↓

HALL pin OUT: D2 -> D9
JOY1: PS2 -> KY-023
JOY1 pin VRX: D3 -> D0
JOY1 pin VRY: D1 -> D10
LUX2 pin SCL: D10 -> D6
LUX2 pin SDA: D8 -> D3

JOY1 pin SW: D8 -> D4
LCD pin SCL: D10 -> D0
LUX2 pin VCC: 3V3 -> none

↑
↓

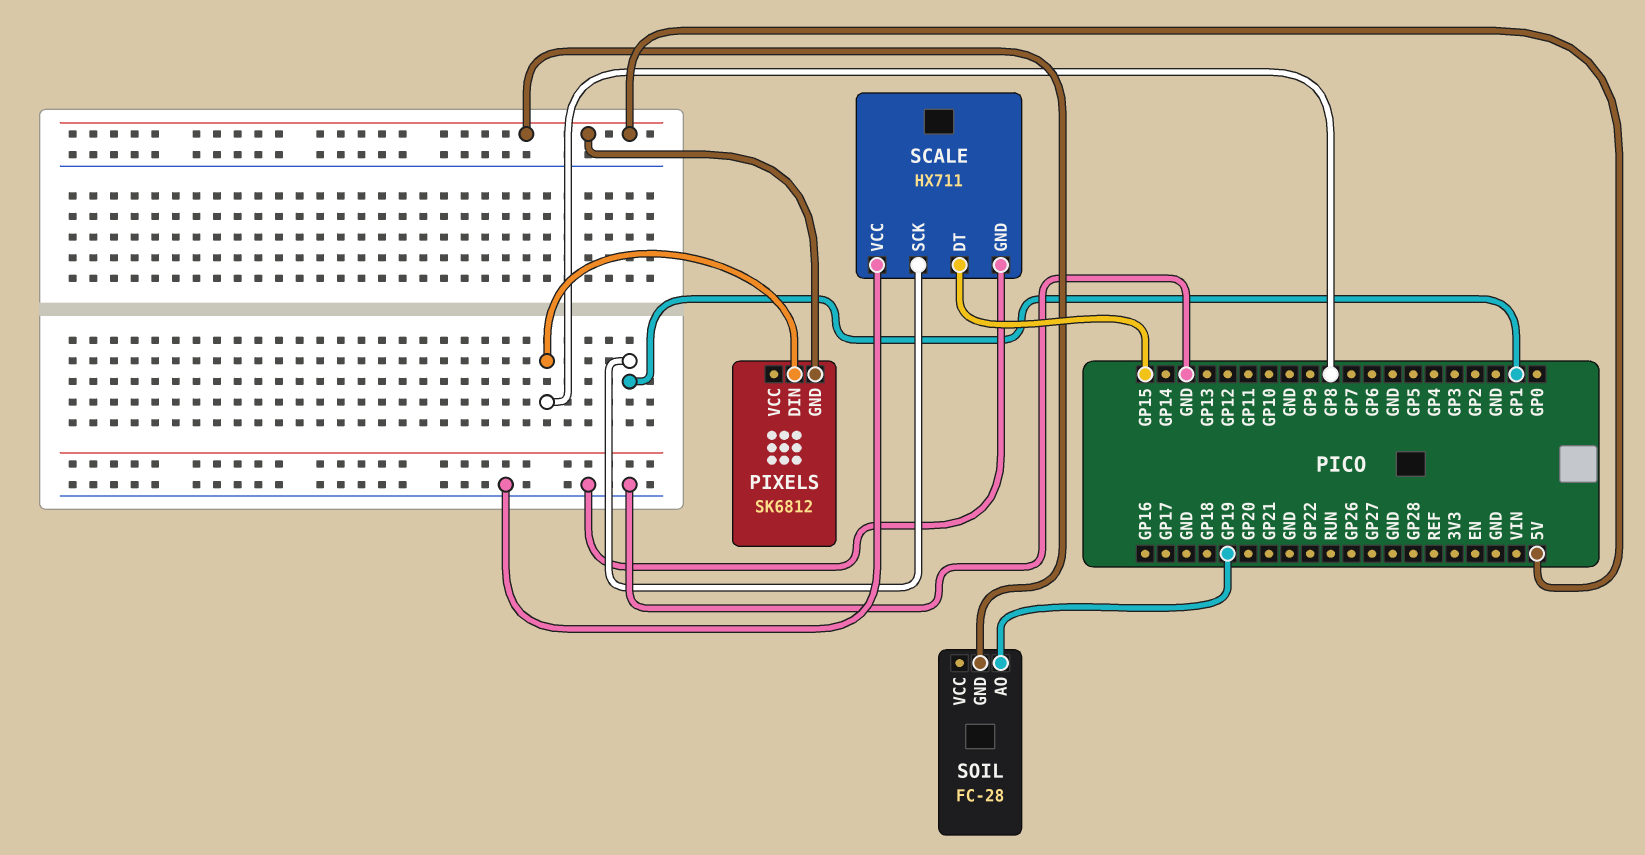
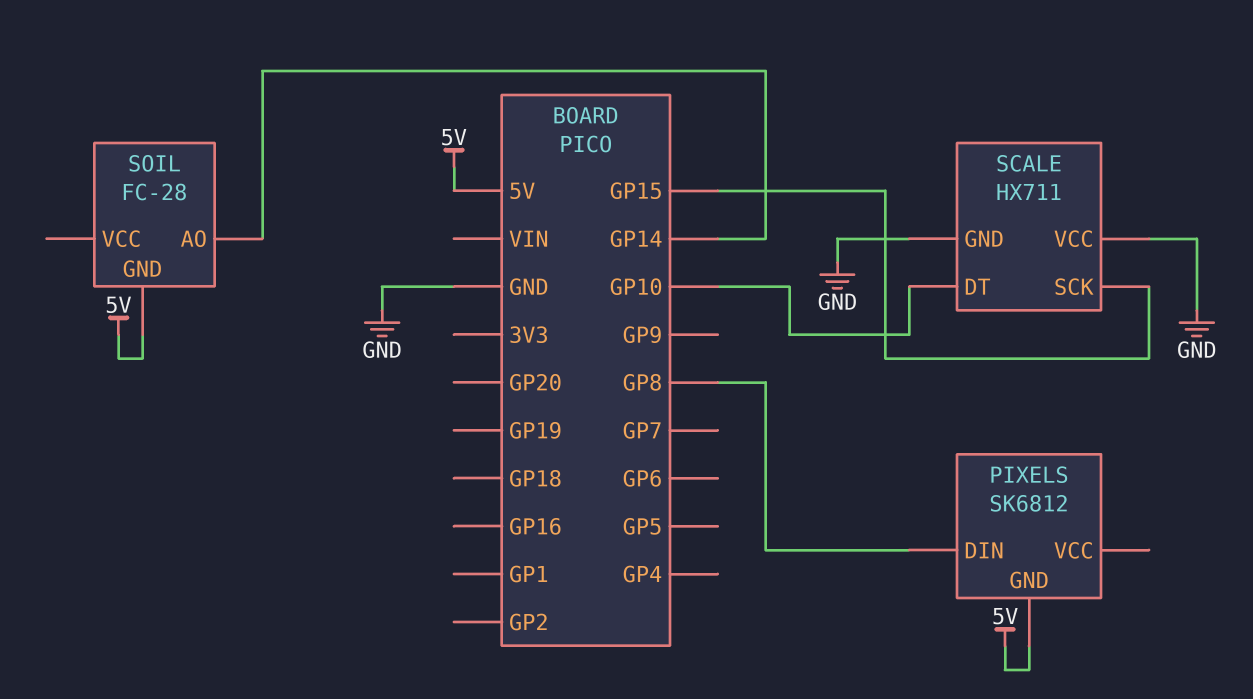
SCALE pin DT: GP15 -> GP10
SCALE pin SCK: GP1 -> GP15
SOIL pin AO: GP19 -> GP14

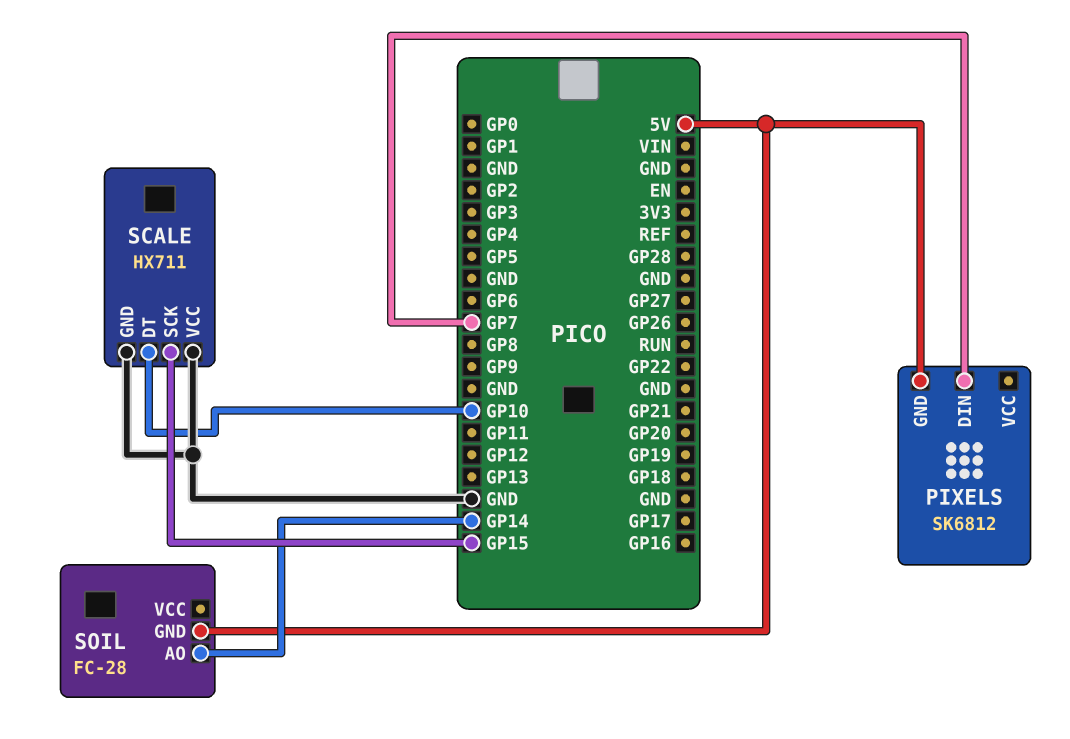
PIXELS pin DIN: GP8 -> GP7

↑
↓

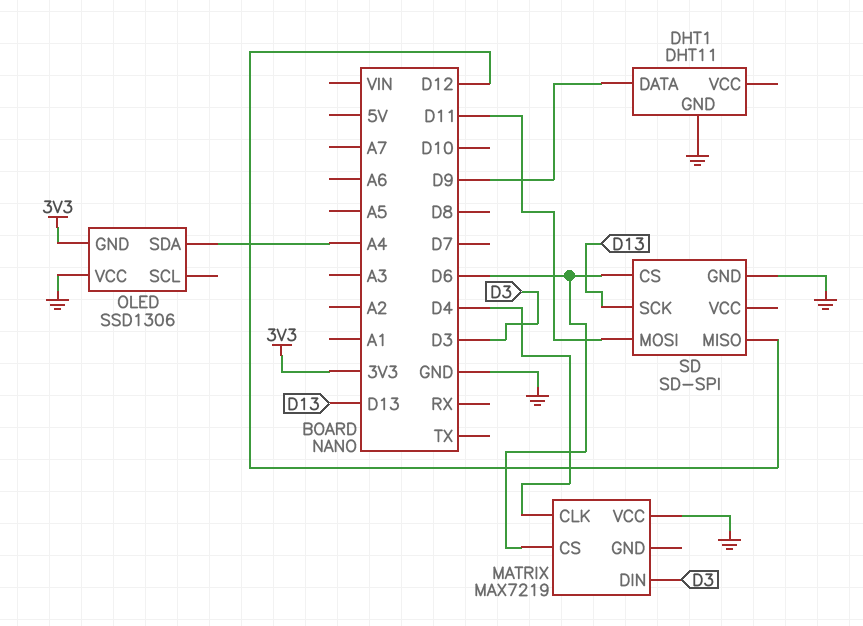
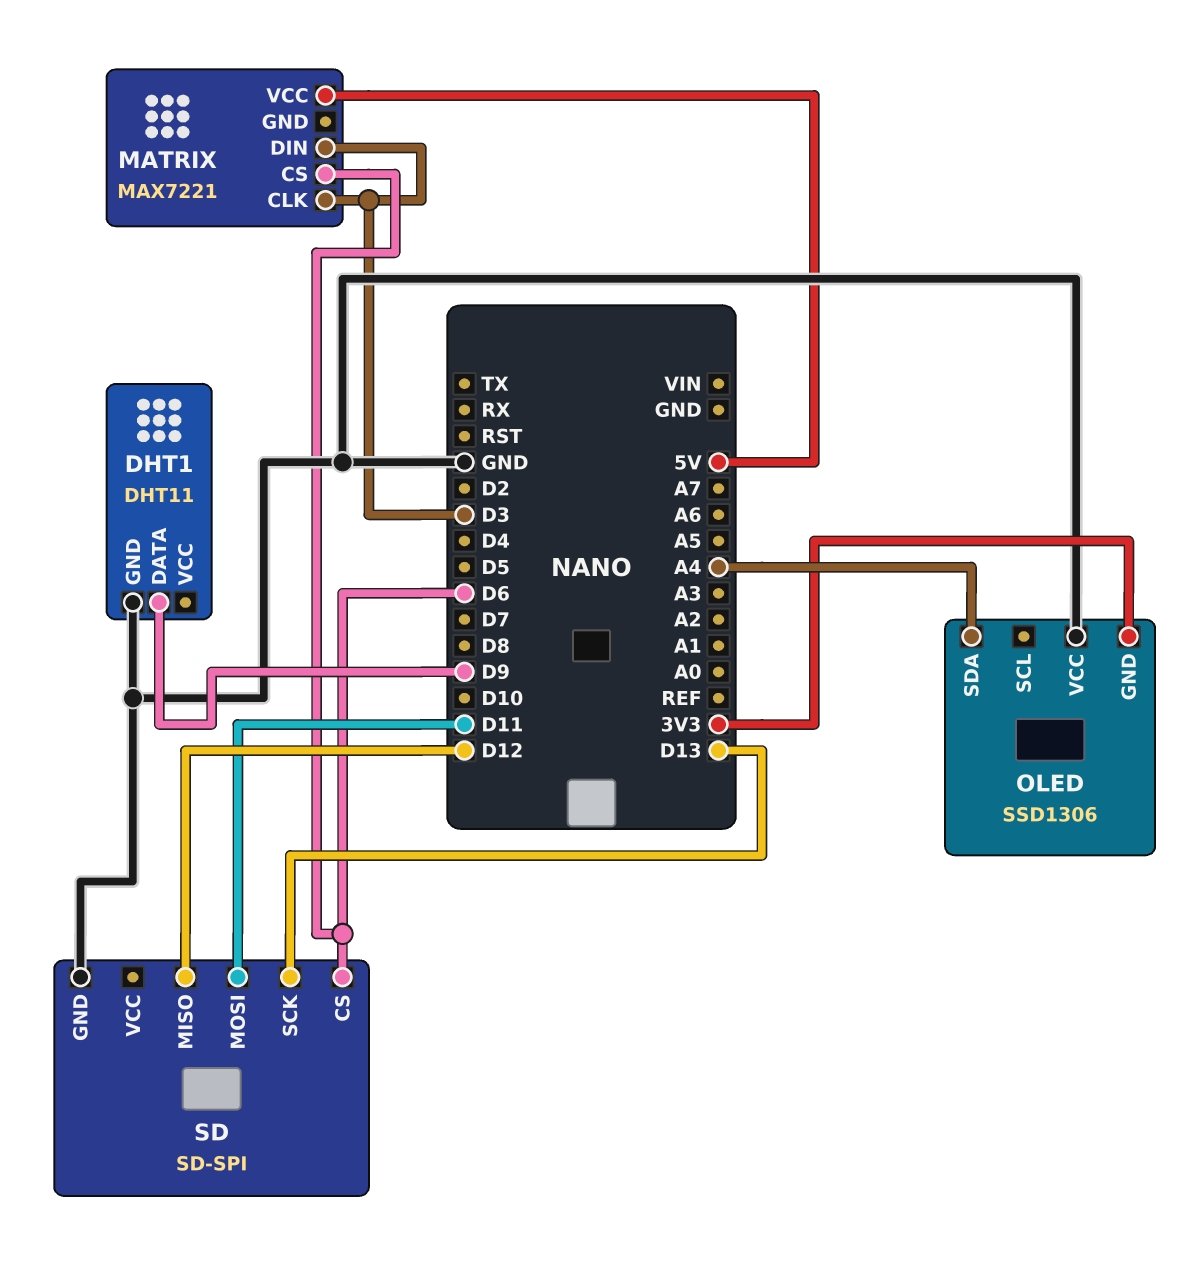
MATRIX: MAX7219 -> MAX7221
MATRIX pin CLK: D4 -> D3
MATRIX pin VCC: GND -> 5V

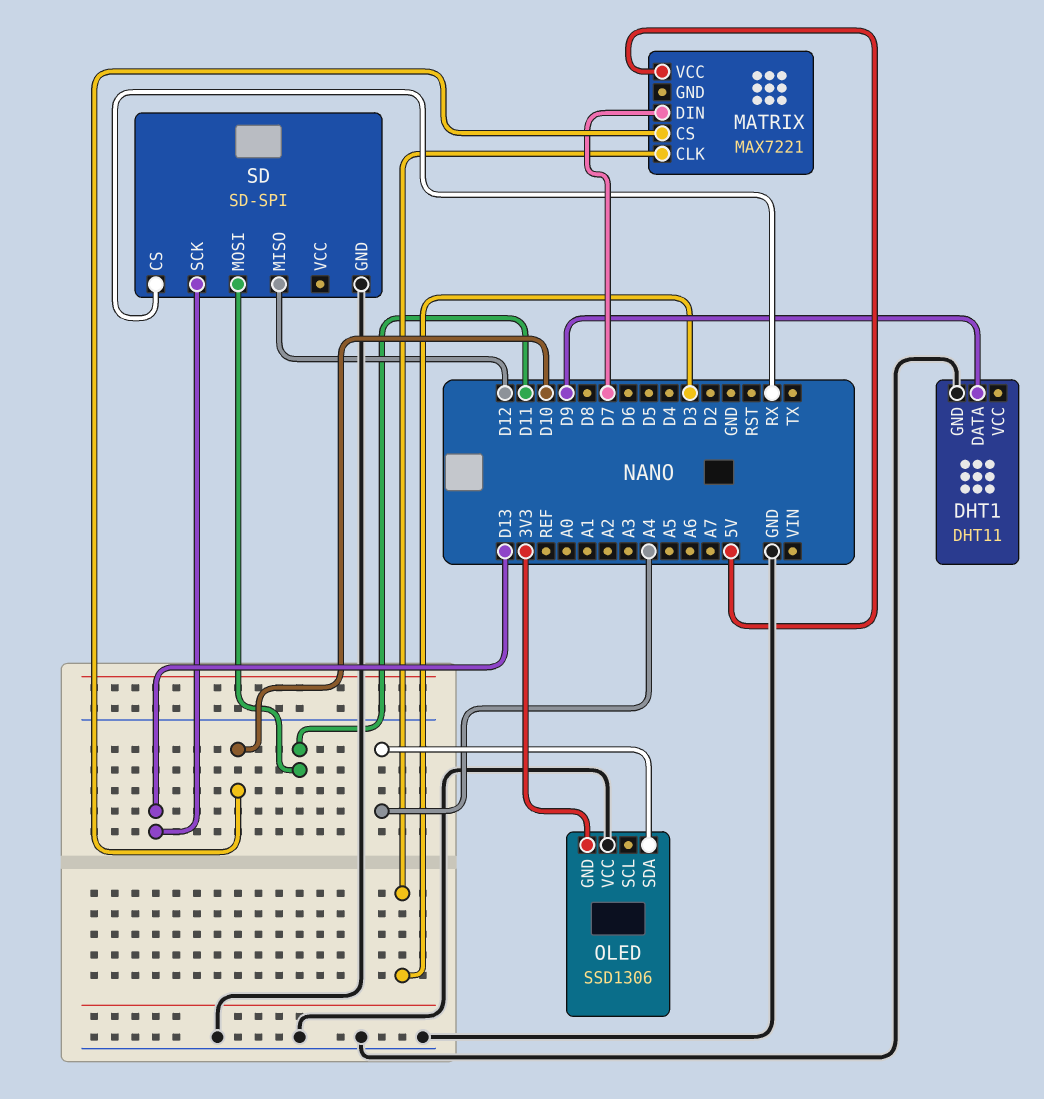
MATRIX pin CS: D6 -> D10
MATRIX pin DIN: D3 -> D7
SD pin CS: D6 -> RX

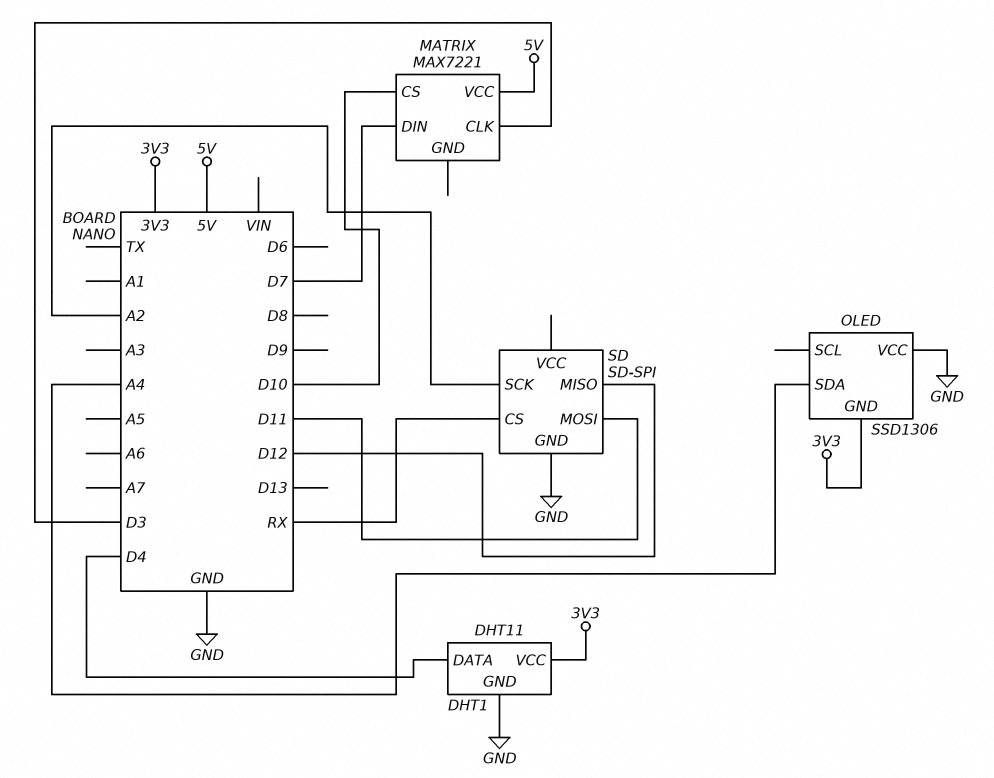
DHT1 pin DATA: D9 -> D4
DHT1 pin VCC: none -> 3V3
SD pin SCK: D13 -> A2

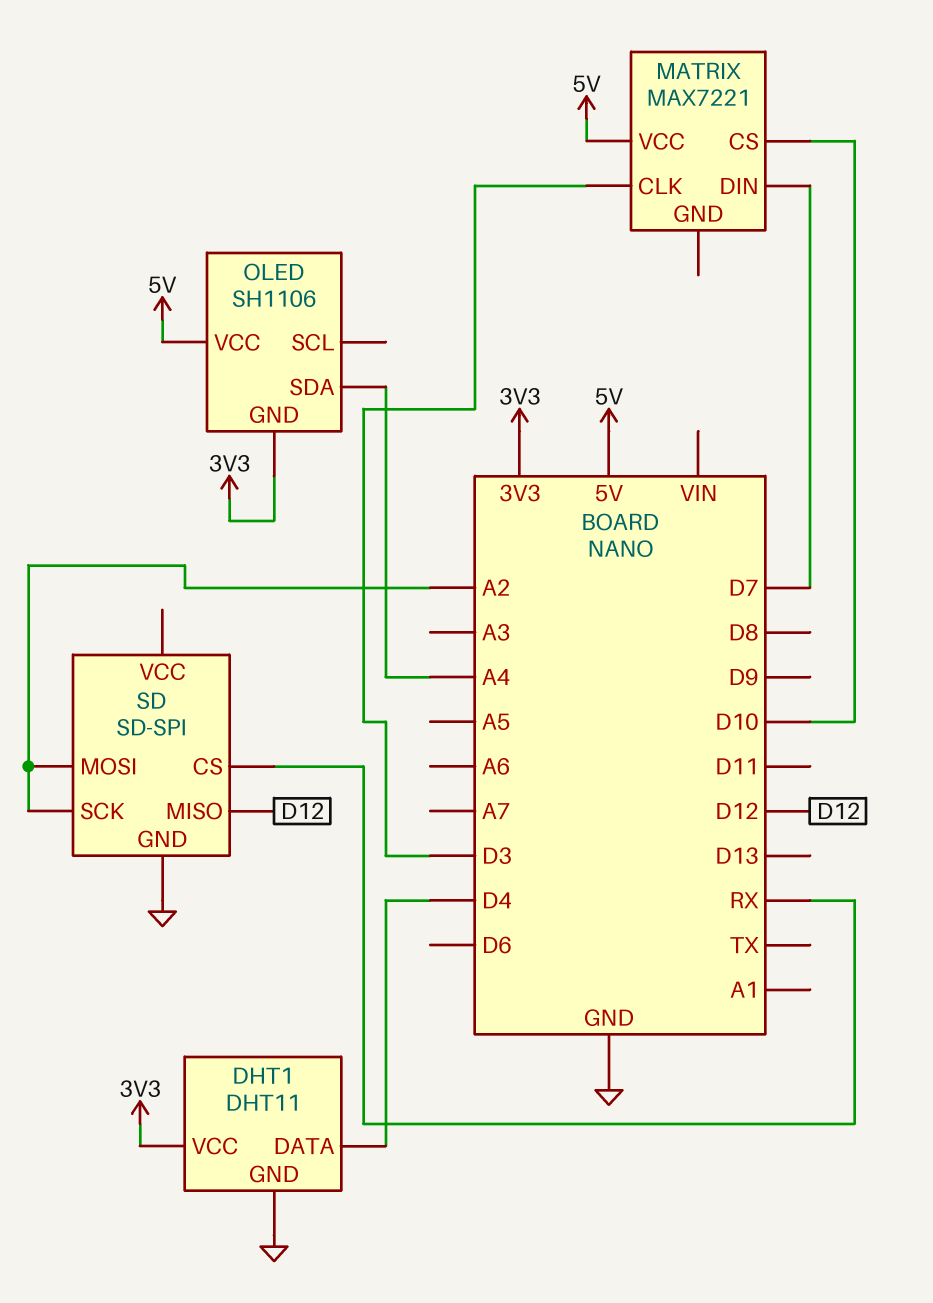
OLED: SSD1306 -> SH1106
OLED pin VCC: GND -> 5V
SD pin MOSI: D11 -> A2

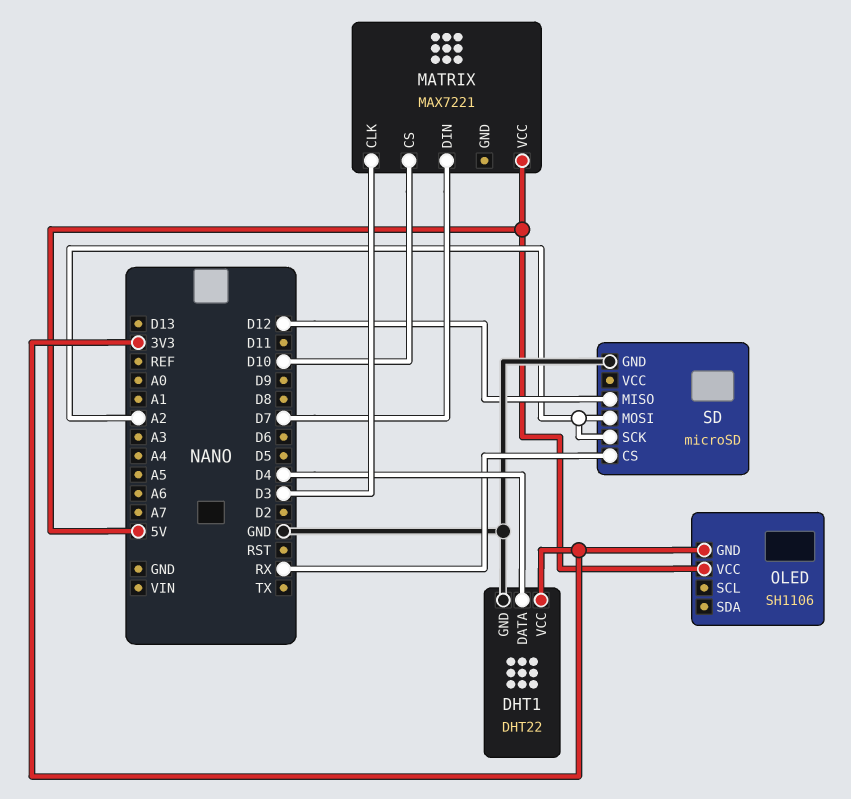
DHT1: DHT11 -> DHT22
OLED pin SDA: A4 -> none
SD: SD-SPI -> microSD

↑

◆ **WORK TASK**
Your task is to return each line of the data above that contains the string "SCALE".

◆ **TASK RESULT**
SCALE pin DT: GP15 -> GP10
SCALE pin SCK: GP1 -> GP15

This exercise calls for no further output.